Brief
Copy each entry below verbatim. Skip the pictures.

Information given

● ● ● ● ●

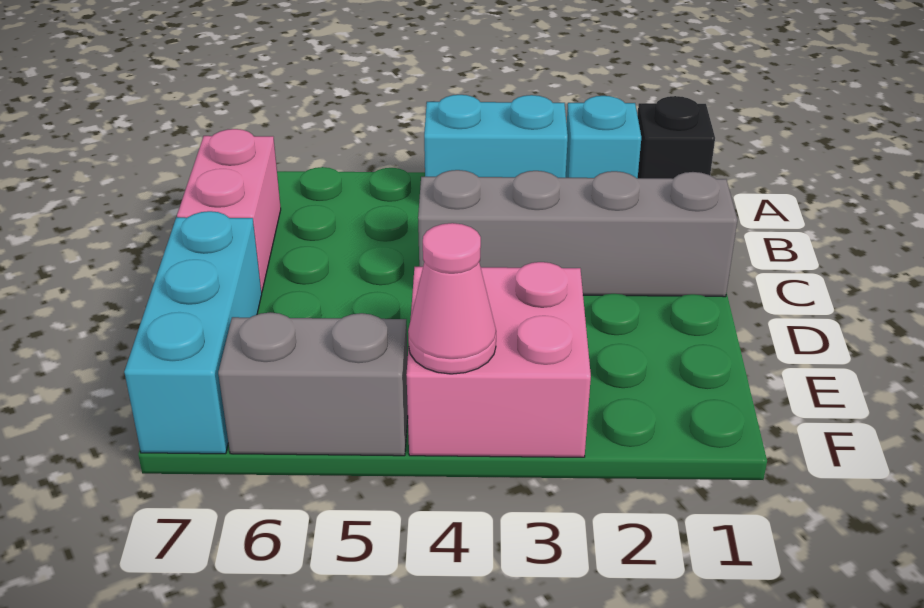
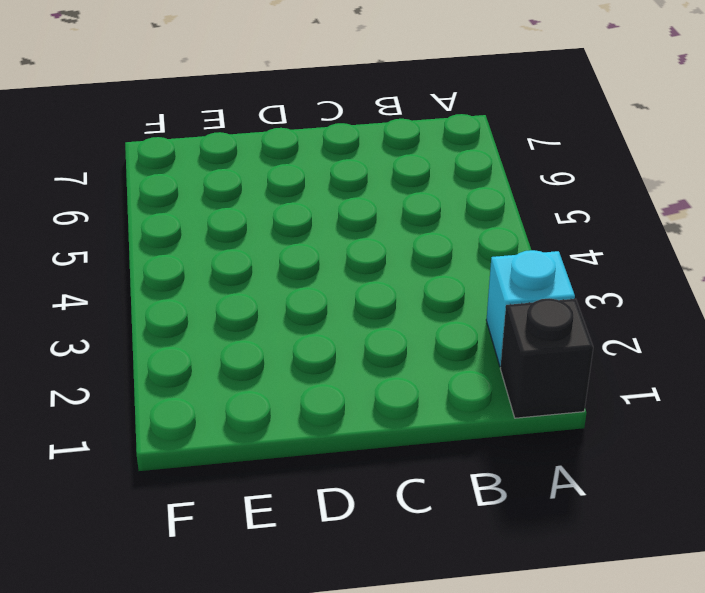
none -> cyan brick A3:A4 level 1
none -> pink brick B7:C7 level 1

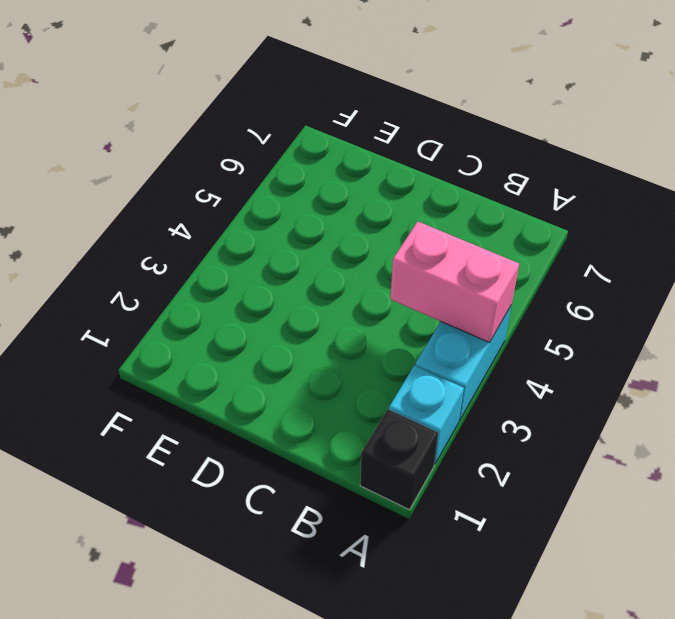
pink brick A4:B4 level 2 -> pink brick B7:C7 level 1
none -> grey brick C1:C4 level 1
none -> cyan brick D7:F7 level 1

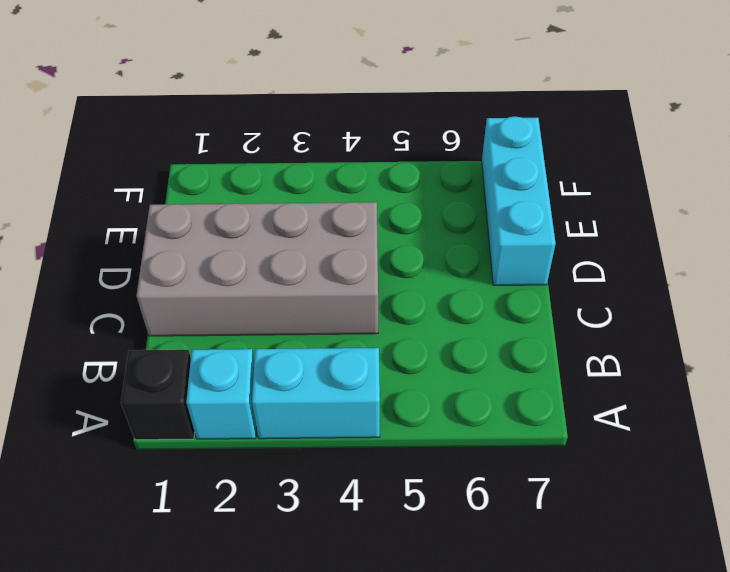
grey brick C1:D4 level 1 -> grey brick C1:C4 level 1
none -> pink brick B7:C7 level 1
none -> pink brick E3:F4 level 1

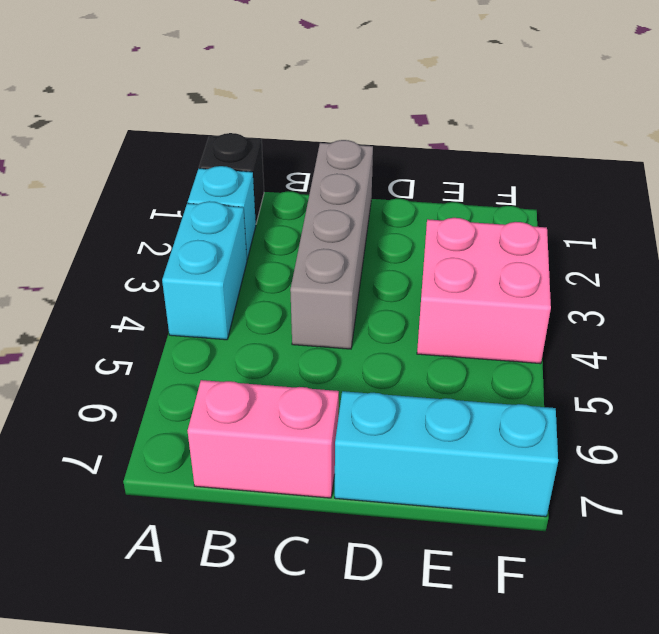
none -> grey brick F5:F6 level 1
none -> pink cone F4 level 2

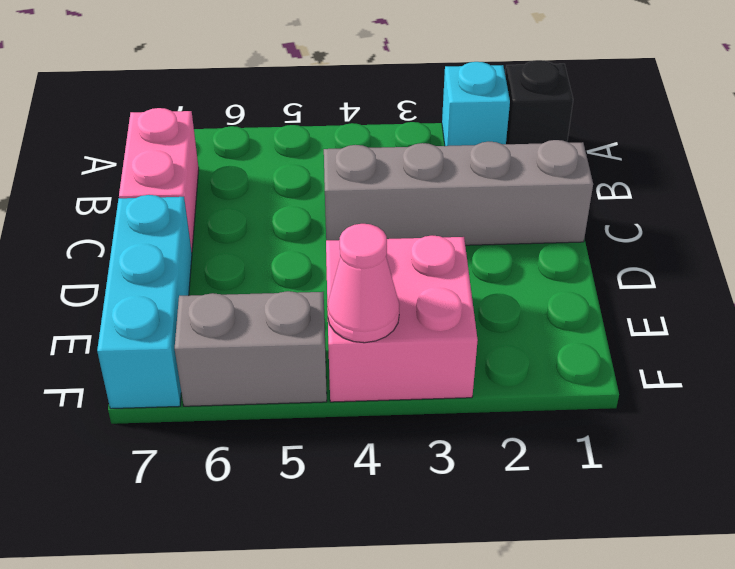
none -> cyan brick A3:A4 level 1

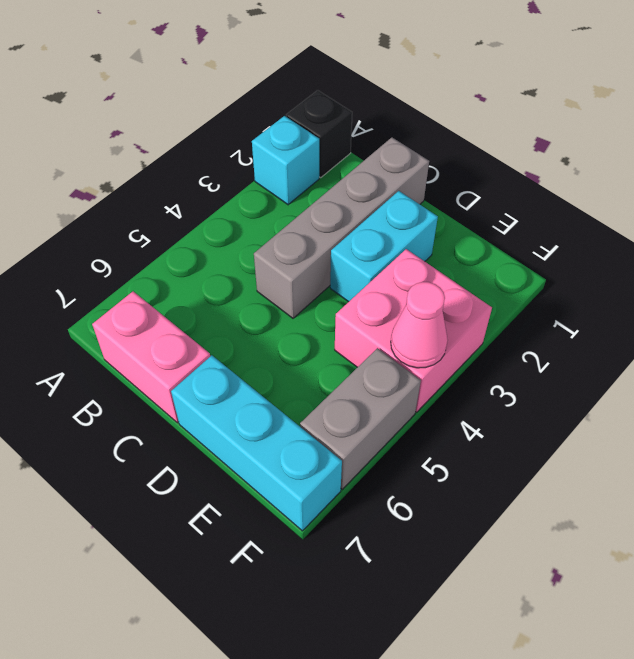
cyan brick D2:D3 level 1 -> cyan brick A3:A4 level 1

● ● ● ● ●

Output below
none -> cyan brick A3:A4 level 1
none -> pink brick B7:C7 level 1

pink brick A4:B4 level 2 -> pink brick B7:C7 level 1
none -> grey brick C1:C4 level 1
none -> cyan brick D7:F7 level 1

grey brick C1:D4 level 1 -> grey brick C1:C4 level 1
none -> pink brick B7:C7 level 1
none -> pink brick E3:F4 level 1

none -> grey brick F5:F6 level 1
none -> pink cone F4 level 2

none -> cyan brick A3:A4 level 1

cyan brick D2:D3 level 1 -> cyan brick A3:A4 level 1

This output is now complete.